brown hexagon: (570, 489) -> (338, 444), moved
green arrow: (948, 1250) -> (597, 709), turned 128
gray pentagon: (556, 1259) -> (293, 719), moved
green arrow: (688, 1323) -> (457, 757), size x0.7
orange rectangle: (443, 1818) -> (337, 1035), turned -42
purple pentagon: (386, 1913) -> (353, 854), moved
----
Where a line above includes "turned", copy that line.

**Answer to this exercise:**
green arrow: (948, 1250) -> (597, 709), turned 128
orange rectangle: (443, 1818) -> (337, 1035), turned -42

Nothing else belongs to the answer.